(Object state change records)
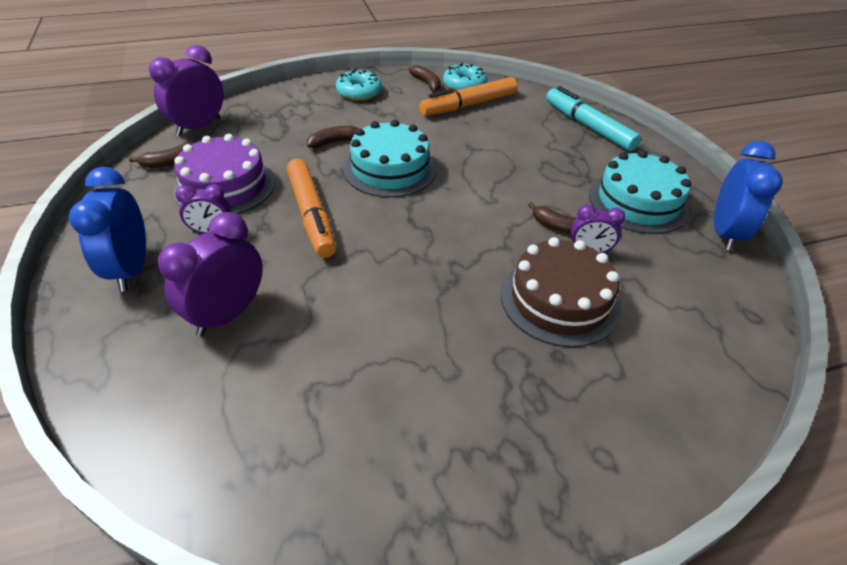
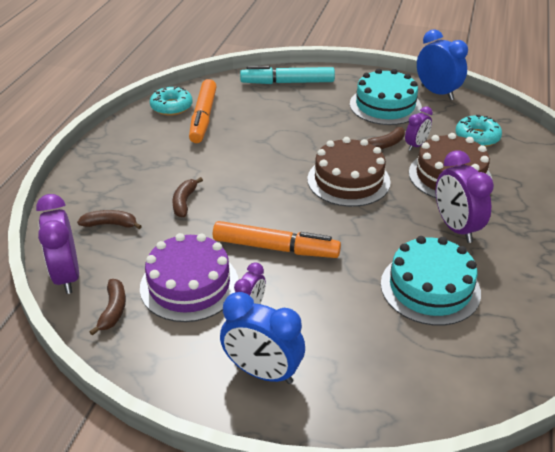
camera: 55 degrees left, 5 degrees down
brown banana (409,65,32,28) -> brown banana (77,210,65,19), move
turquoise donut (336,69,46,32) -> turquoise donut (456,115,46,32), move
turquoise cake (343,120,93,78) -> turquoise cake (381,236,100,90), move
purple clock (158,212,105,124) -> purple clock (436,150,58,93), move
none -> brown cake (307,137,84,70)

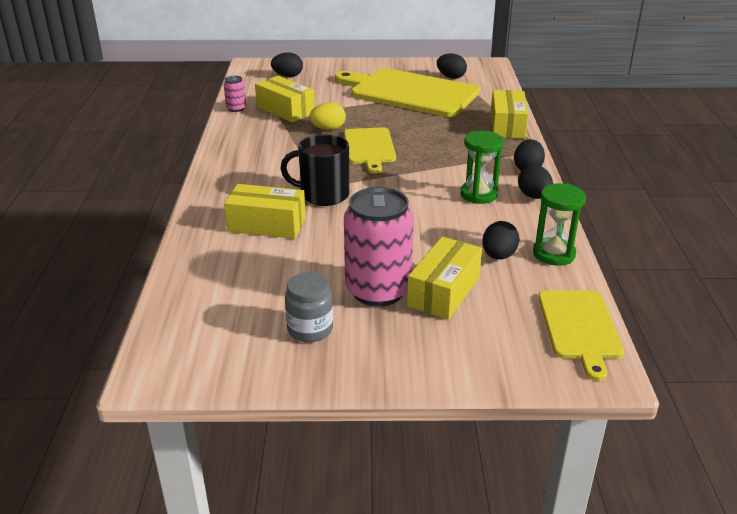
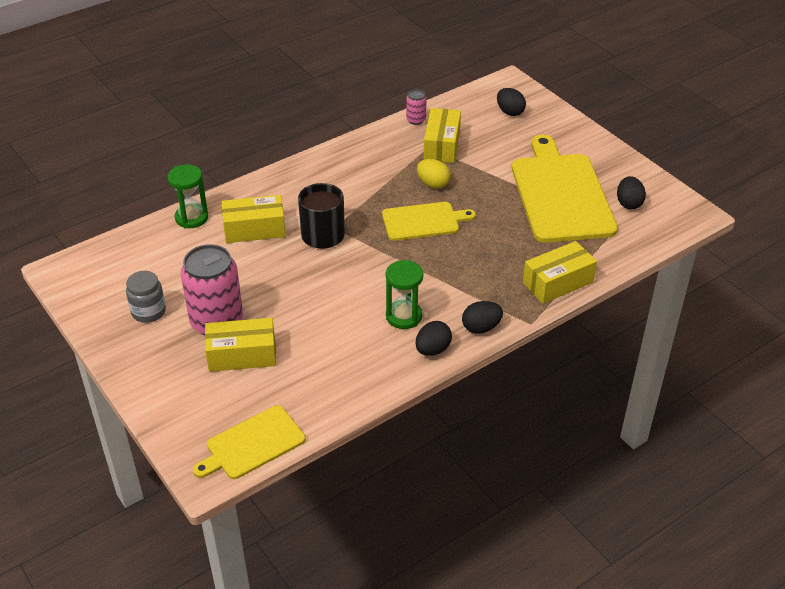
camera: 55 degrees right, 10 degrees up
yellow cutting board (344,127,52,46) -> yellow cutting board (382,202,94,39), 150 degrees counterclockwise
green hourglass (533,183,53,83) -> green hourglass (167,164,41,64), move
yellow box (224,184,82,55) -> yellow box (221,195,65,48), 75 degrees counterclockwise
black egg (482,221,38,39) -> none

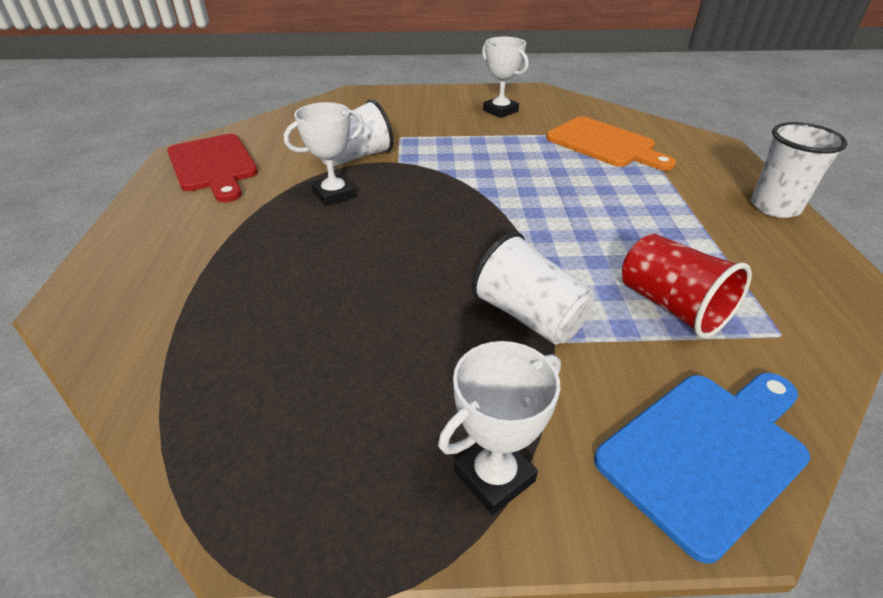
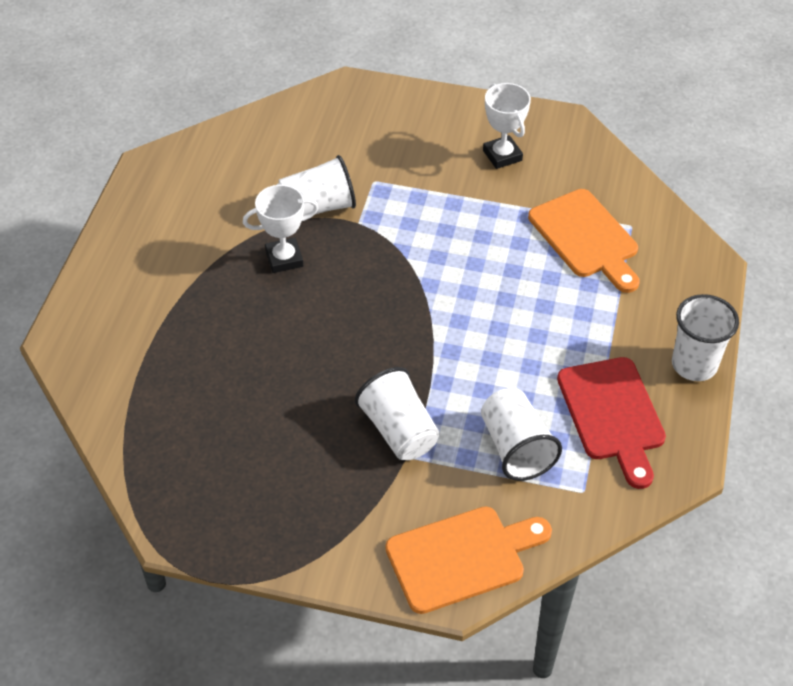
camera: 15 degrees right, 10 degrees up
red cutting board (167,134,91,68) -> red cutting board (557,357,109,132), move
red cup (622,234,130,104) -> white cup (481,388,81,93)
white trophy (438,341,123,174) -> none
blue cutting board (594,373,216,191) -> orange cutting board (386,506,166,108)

#### Assignment
Beginning with the line that contains "green hourglass (533,183,53,83)", output every line down to the last line of the entries above exactly as written, apart from the pictures.

#### Problem solution
green hourglass (533,183,53,83) -> green hourglass (167,164,41,64), move
yellow box (224,184,82,55) -> yellow box (221,195,65,48), 75 degrees counterclockwise
black egg (482,221,38,39) -> none

camera: 15 degrees right, 10 degrees up
red cutting board (167,134,91,68) -> red cutting board (557,357,109,132), move
red cup (622,234,130,104) -> white cup (481,388,81,93)
white trophy (438,341,123,174) -> none
blue cutting board (594,373,216,191) -> orange cutting board (386,506,166,108)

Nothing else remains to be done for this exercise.